→ **DIRECTIONS FOR THIS TASK**
Could you give the records below again exactly, without the pictures?

═════ PROVIDED MATERIAL

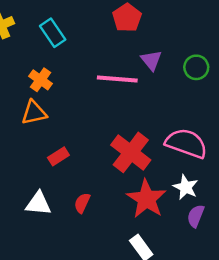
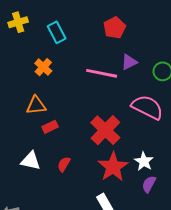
purple triangle: (151, 60) -> (129, 62), turned 36
orange triangle: (34, 113) -> (36, 105), moved
pink semicircle: (186, 143) -> (147, 107), moved

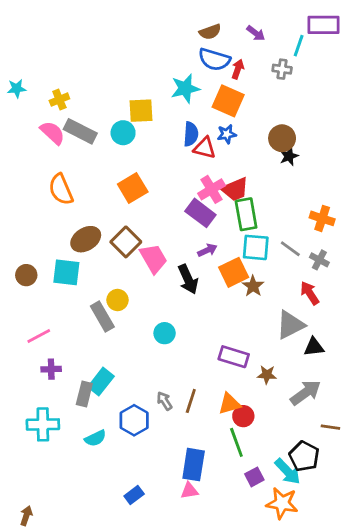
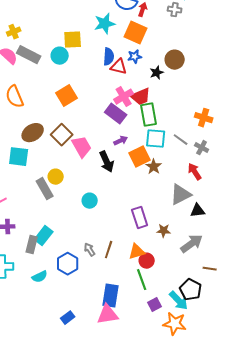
black star: (289, 156) -> (157, 73), moved
purple rectangle: (234, 357) -> (140, 218), turned 55
pink triangle: (189, 491) -> (108, 315), size x1.6

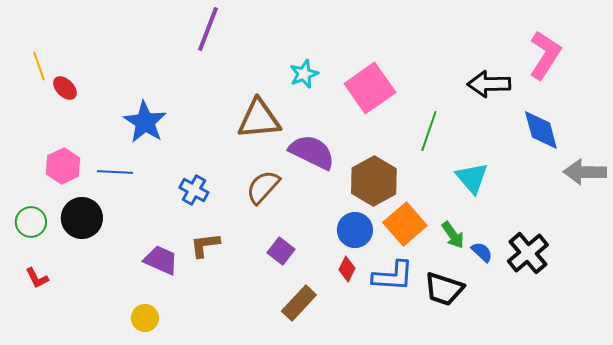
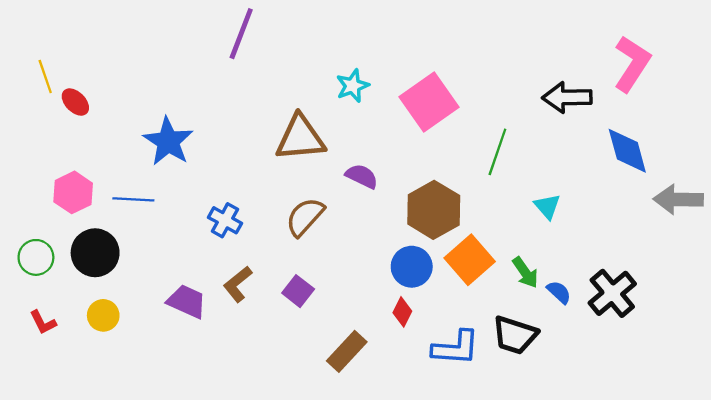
purple semicircle: (312, 152) -> (362, 176), size x0.6
cyan triangle: (472, 178) -> (547, 206), size x0.7
brown L-shape: (205, 245) -> (238, 284), turned -32
purple square: (281, 251) -> (298, 291), moved
blue L-shape: (393, 276) -> (456, 348), moved
yellow circle: (145, 318) -> (103, 315), moved

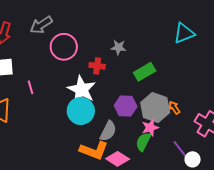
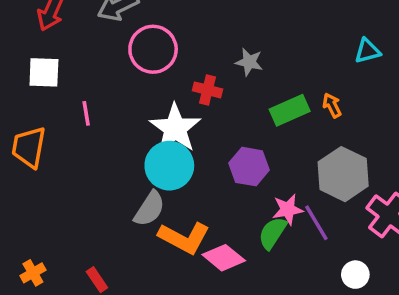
cyan triangle: (184, 33) -> (367, 51), size x0.7
gray hexagon: (155, 108) -> (343, 174), moved
orange arrow: (174, 108) -> (332, 105), moved
gray semicircle: (108, 131) -> (149, 209), moved
purple line: (181, 150) -> (316, 223), moved

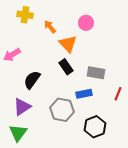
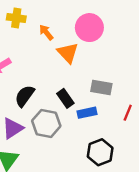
pink circle: (86, 23) -> (89, 28), size x1.5
black rectangle: (66, 67) -> (65, 98), moved
gray hexagon: (62, 110) -> (46, 123), moved

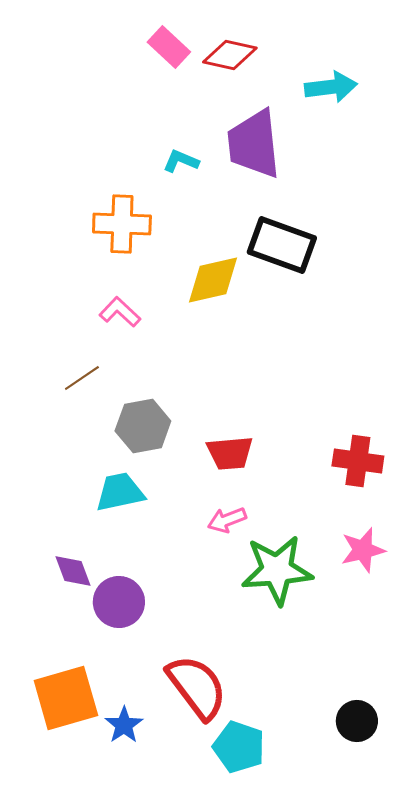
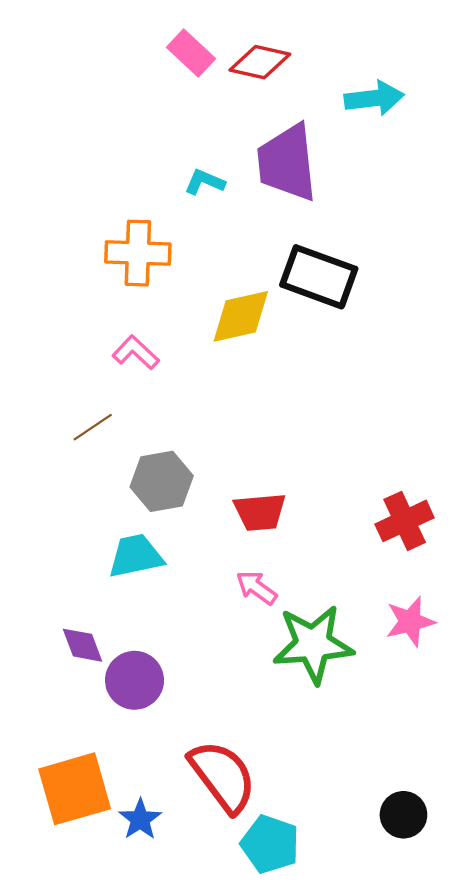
red cross: (358, 461) -> (405, 521), turned -33
pink arrow: (227, 520) -> (257, 588), turned 57

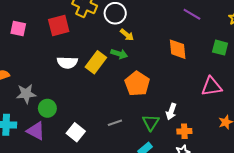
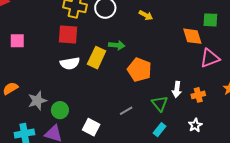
red square: (59, 26) -> (68, 34), moved, turned 30
yellow arrow: (127, 35) -> (146, 15), moved
orange diamond: (178, 49) -> (192, 36), moved
orange cross: (184, 131) -> (198, 95), moved

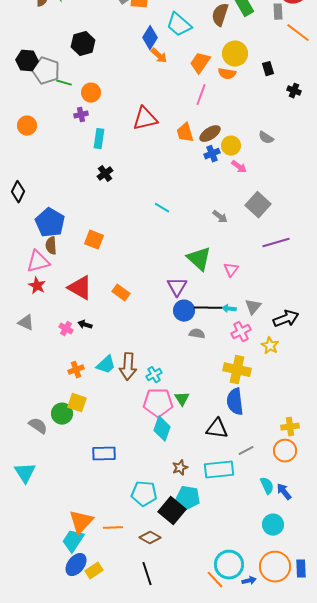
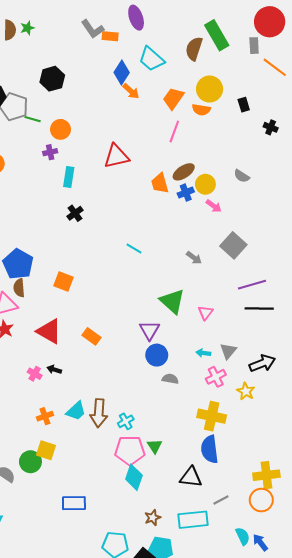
orange trapezoid: (185, 133) -> (160, 183), moved
black line: (208, 308) -> (259, 308), moved
yellow cross: (290, 427) -> (266, 475), size x1.4

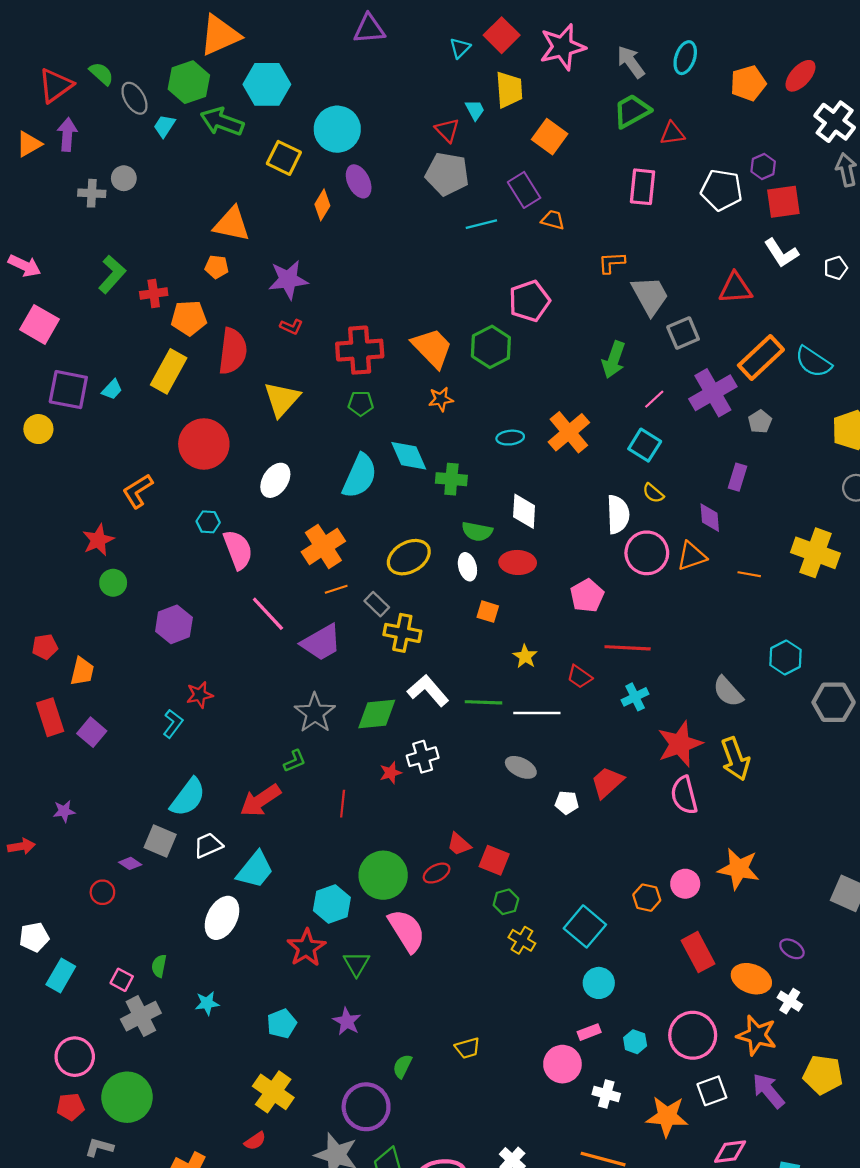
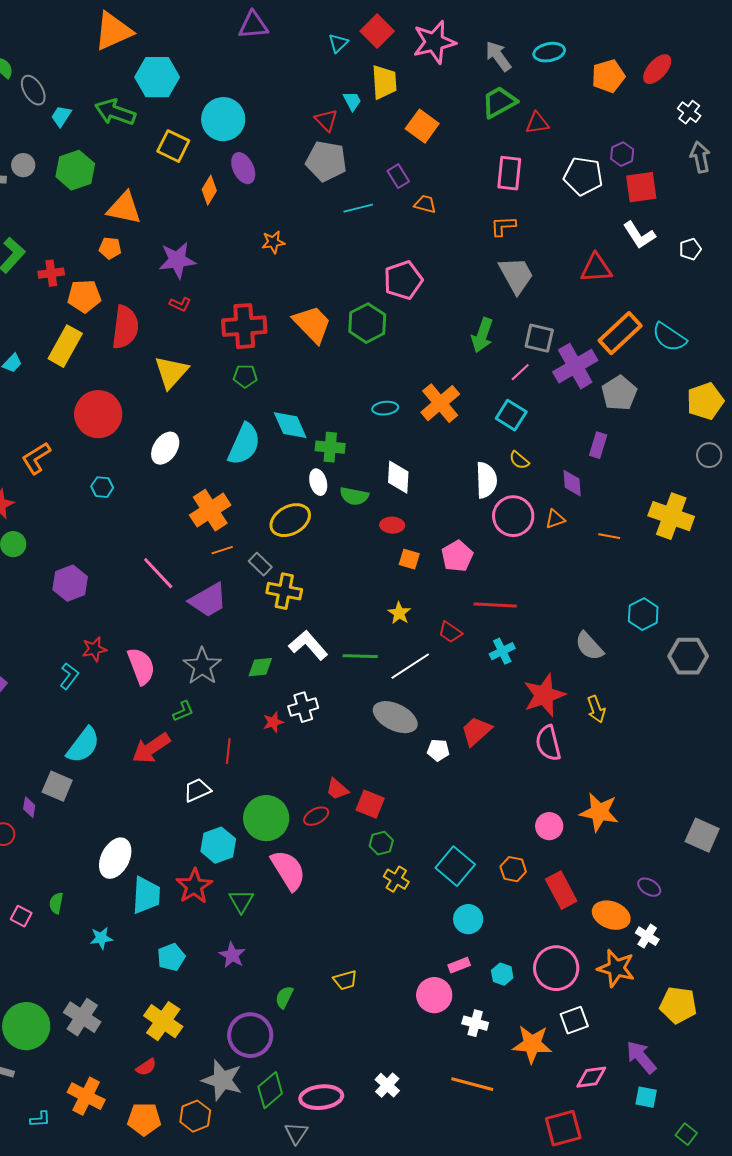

══════════

→ **RESPONSE**
purple triangle: (151, 60) -> (129, 62), turned 36
orange triangle: (34, 113) -> (36, 105), moved
pink semicircle: (186, 143) -> (147, 107), moved

black star: (289, 156) -> (157, 73), moved
purple rectangle: (234, 357) -> (140, 218), turned 55
pink triangle: (189, 491) -> (108, 315), size x1.6

purple semicircle: (312, 152) -> (362, 176), size x0.6
cyan triangle: (472, 178) -> (547, 206), size x0.7
brown L-shape: (205, 245) -> (238, 284), turned -32
purple square: (281, 251) -> (298, 291), moved
blue L-shape: (393, 276) -> (456, 348), moved
yellow circle: (145, 318) -> (103, 315), moved

cyan triangle: (184, 33) -> (367, 51), size x0.7
gray hexagon: (155, 108) -> (343, 174), moved
orange arrow: (174, 108) -> (332, 105), moved
gray semicircle: (108, 131) -> (149, 209), moved
purple line: (181, 150) -> (316, 223), moved

pink circle: (86, 23) -> (89, 28), size x1.5
black rectangle: (66, 67) -> (65, 98), moved
gray hexagon: (62, 110) -> (46, 123), moved

red cross: (358, 461) -> (405, 521), turned -33
pink arrow: (227, 520) -> (257, 588), turned 57

red square: (59, 26) -> (68, 34), moved, turned 30
yellow arrow: (127, 35) -> (146, 15), moved
orange diamond: (178, 49) -> (192, 36), moved
orange cross: (184, 131) -> (198, 95), moved

orange trapezoid: (185, 133) -> (160, 183), moved
black line: (208, 308) -> (259, 308), moved
yellow cross: (290, 427) -> (266, 475), size x1.4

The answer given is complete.